+++ Provided material

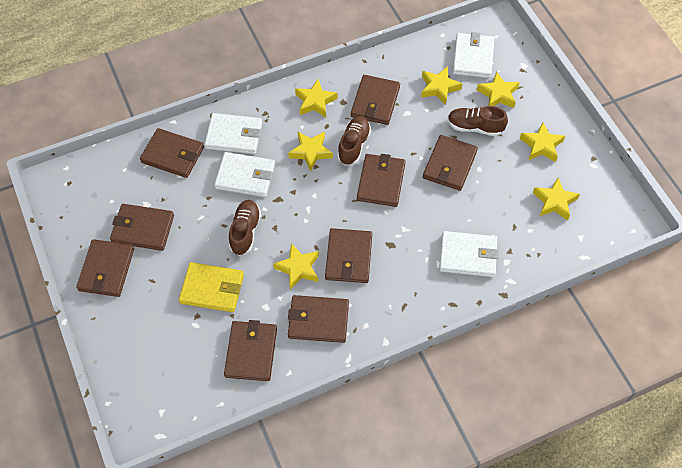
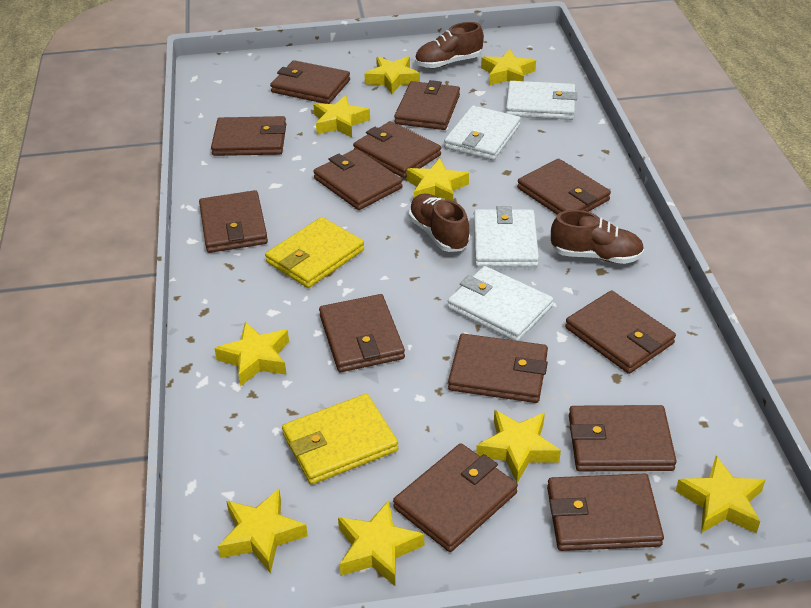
brown wallet: 9 -> 13
yellow star: 7 -> 9
yellow wallet: 1 -> 2

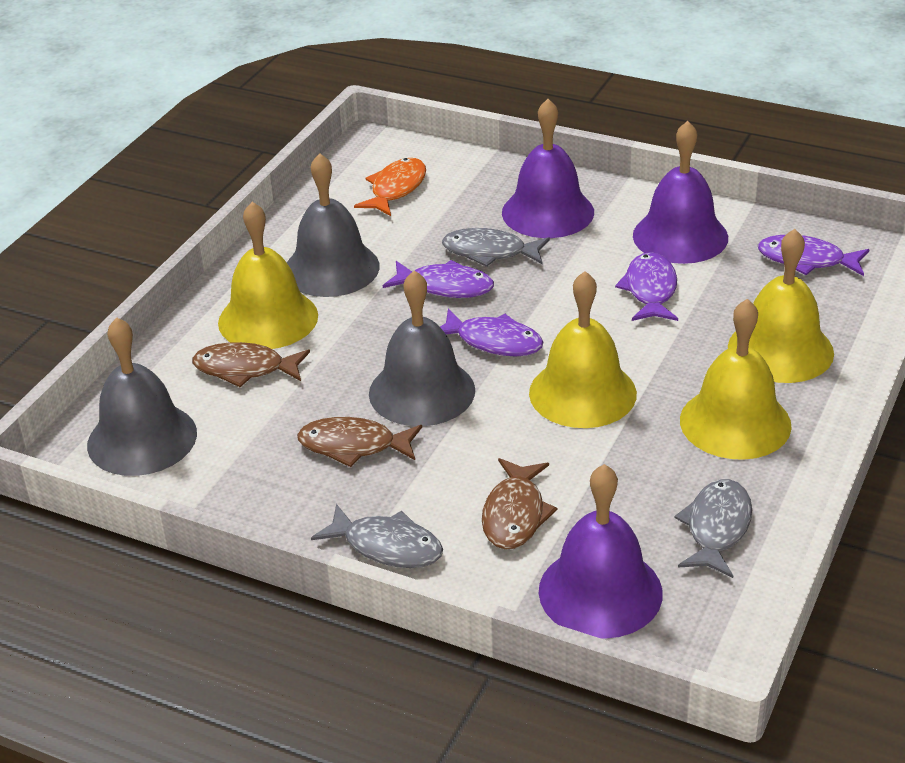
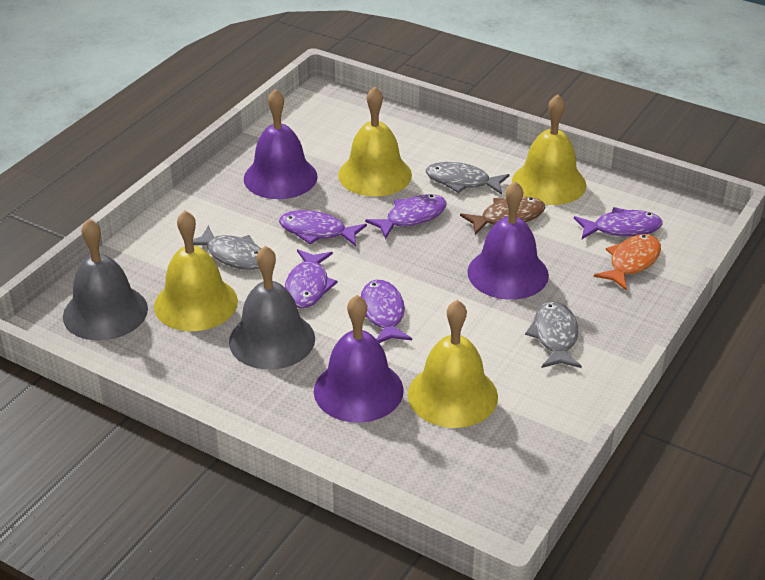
brown fish: 3 -> 1
grey bell: 3 -> 2
purple fish: 4 -> 5

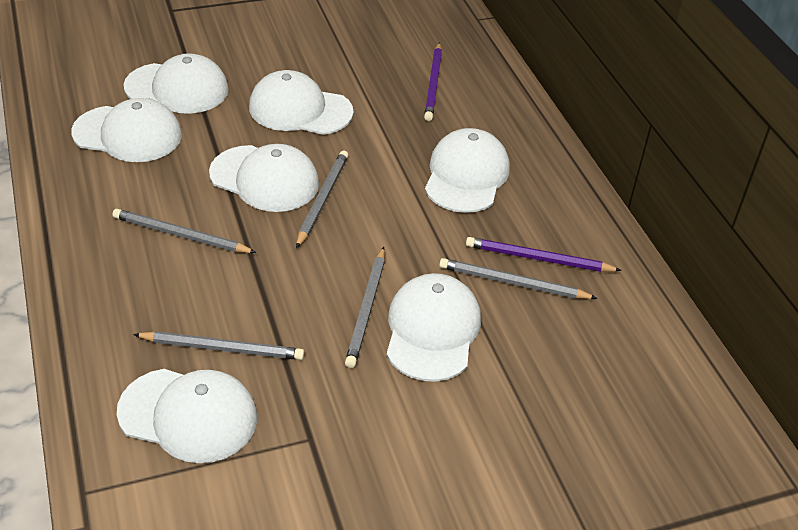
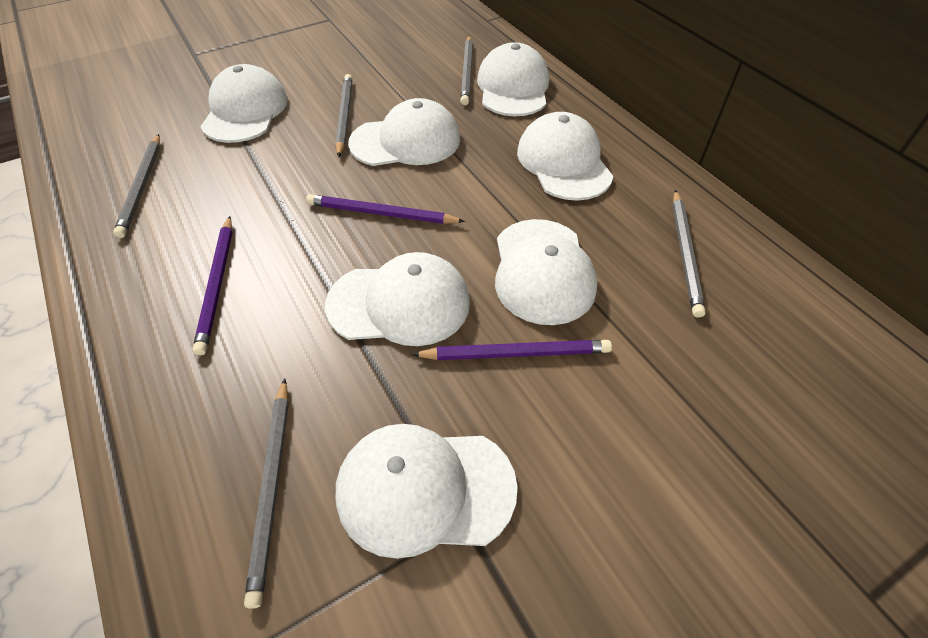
purple pencil: 2 -> 3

++++++

* **The problem**: Without the pictures, print the records in full, exactly as they appear.

* **Result below**:
brown wallet: 9 -> 13
yellow star: 7 -> 9
yellow wallet: 1 -> 2

brown fish: 3 -> 1
grey bell: 3 -> 2
purple fish: 4 -> 5

purple pencil: 2 -> 3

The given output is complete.